Task to carry out: Take the entries below and print only the lines from the one with "C1: none -> 3.3nF (+3V3, IC4/SCL)" through the one with "C5: none -> 3300uF (plus RESET, minus DGND)", exactly as they stand, both ends included.

Materials provided:
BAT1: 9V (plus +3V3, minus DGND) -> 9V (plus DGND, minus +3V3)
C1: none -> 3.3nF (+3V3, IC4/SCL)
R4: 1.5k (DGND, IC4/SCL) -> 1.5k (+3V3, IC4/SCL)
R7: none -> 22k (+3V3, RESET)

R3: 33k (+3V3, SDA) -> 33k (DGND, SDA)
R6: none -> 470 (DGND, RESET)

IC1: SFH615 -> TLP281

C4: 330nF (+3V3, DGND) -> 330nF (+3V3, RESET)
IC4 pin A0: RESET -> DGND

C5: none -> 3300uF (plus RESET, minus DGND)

---

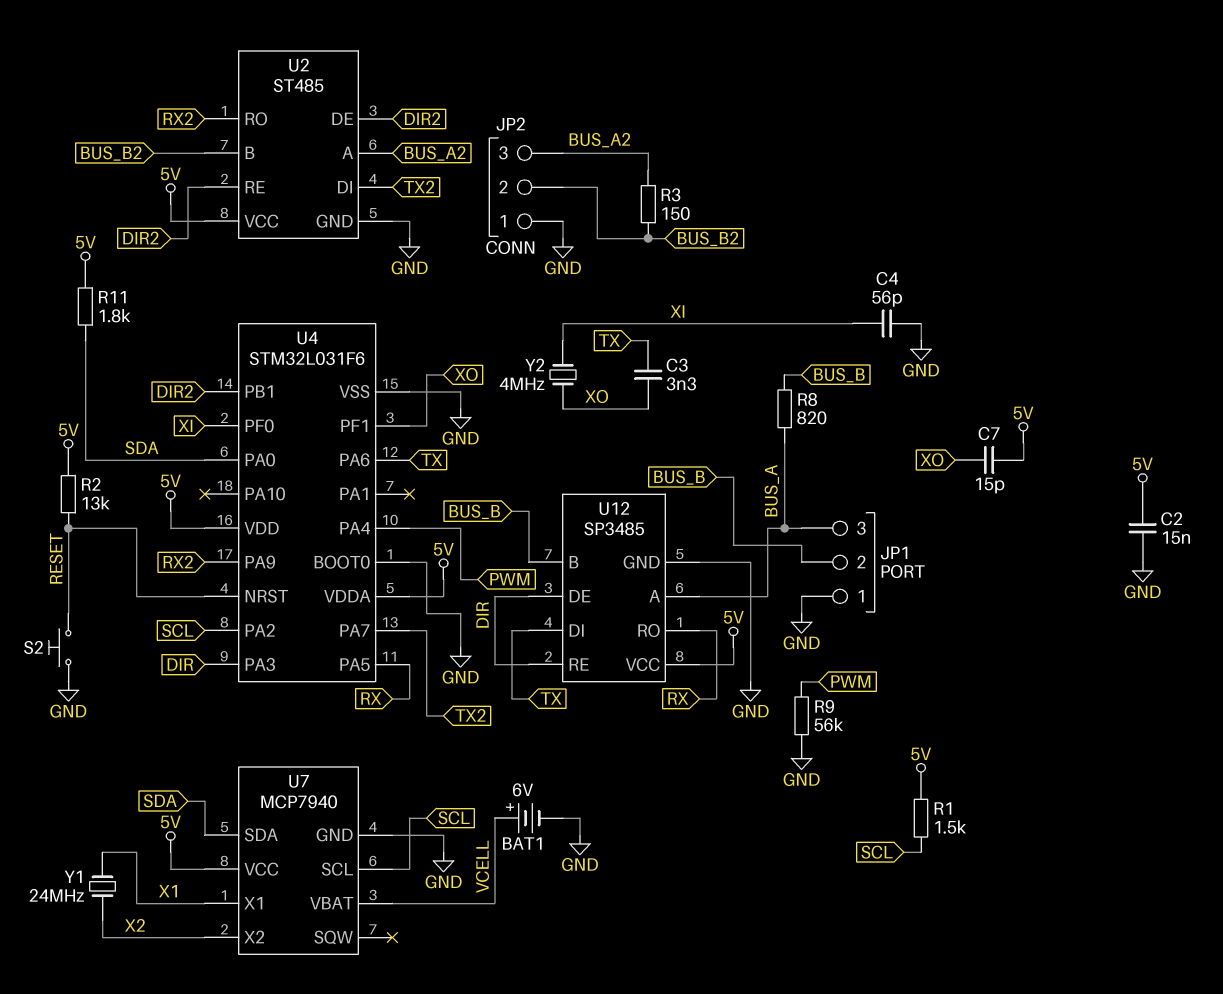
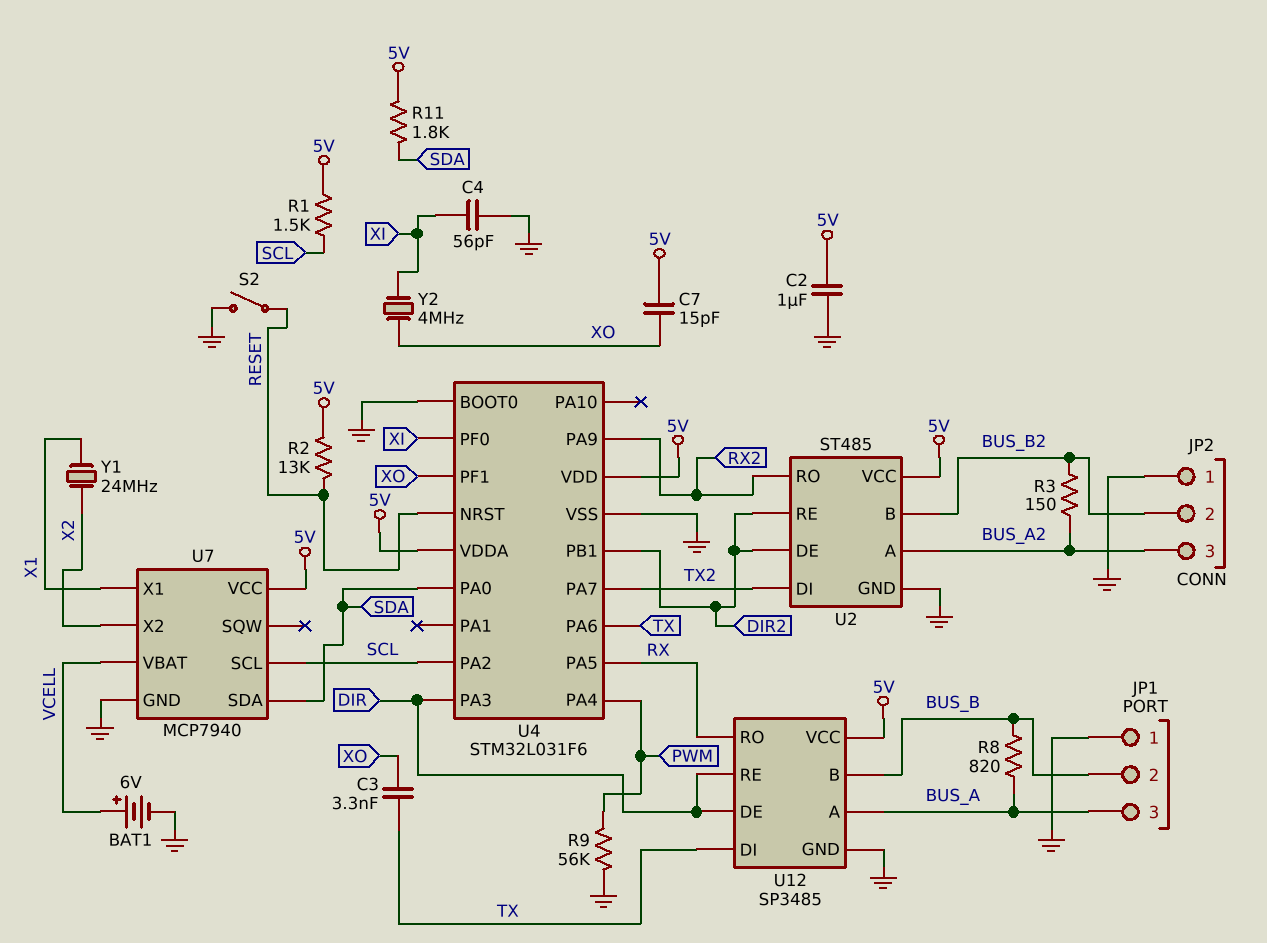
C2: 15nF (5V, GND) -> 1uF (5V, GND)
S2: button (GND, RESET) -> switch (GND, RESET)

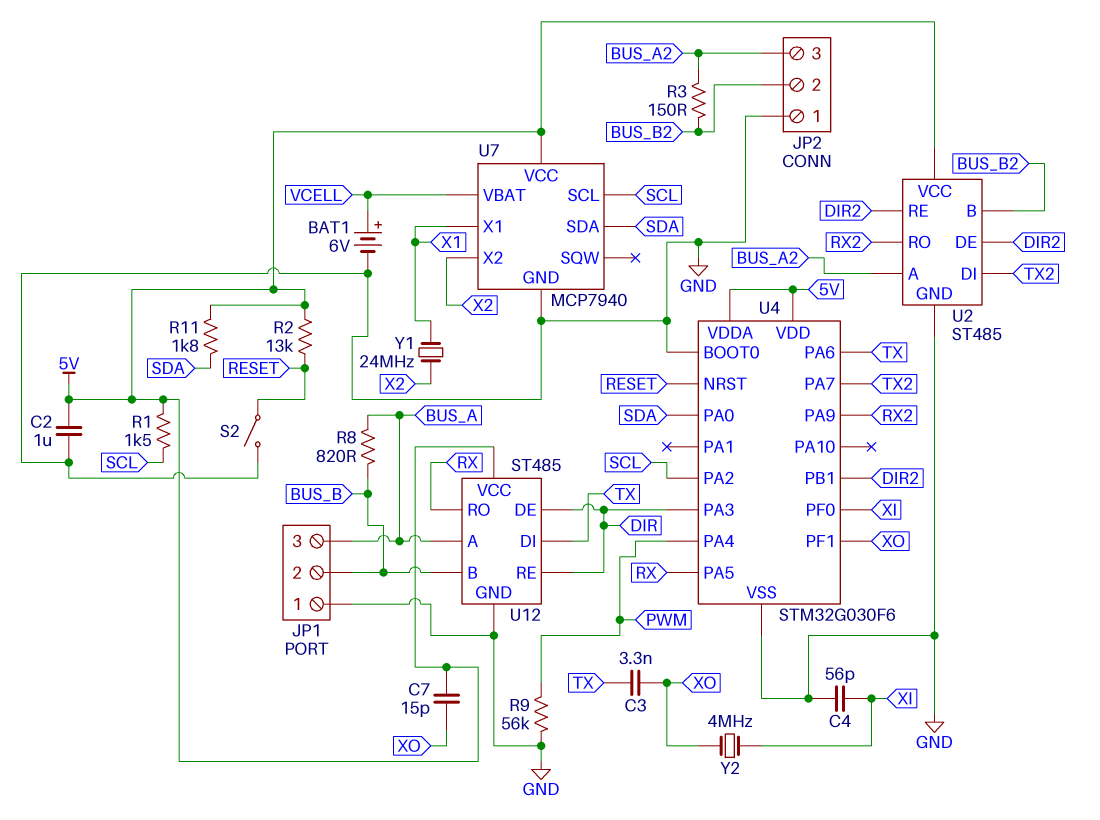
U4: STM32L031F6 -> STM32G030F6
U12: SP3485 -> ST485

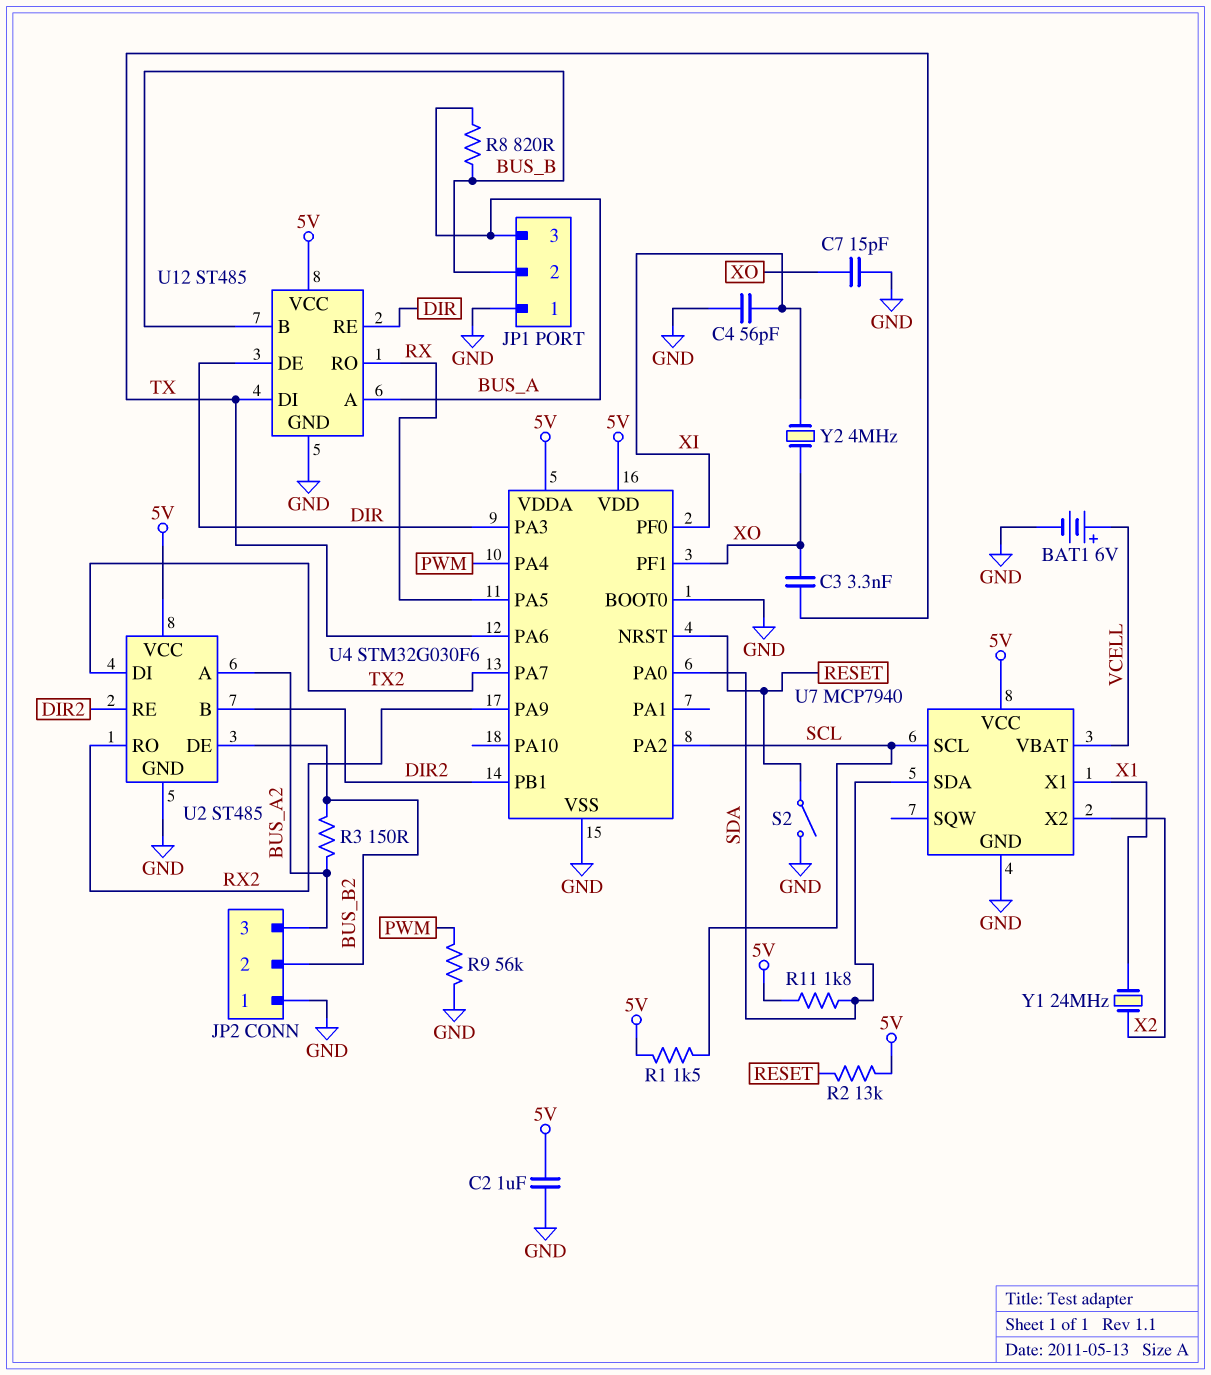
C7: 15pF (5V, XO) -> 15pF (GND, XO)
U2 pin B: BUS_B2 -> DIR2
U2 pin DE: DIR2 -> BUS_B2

Your response:
C1: none -> 3.3nF (+3V3, IC4/SCL)
R4: 1.5k (DGND, IC4/SCL) -> 1.5k (+3V3, IC4/SCL)
R7: none -> 22k (+3V3, RESET)

R3: 33k (+3V3, SDA) -> 33k (DGND, SDA)
R6: none -> 470 (DGND, RESET)

IC1: SFH615 -> TLP281

C4: 330nF (+3V3, DGND) -> 330nF (+3V3, RESET)
IC4 pin A0: RESET -> DGND

C5: none -> 3300uF (plus RESET, minus DGND)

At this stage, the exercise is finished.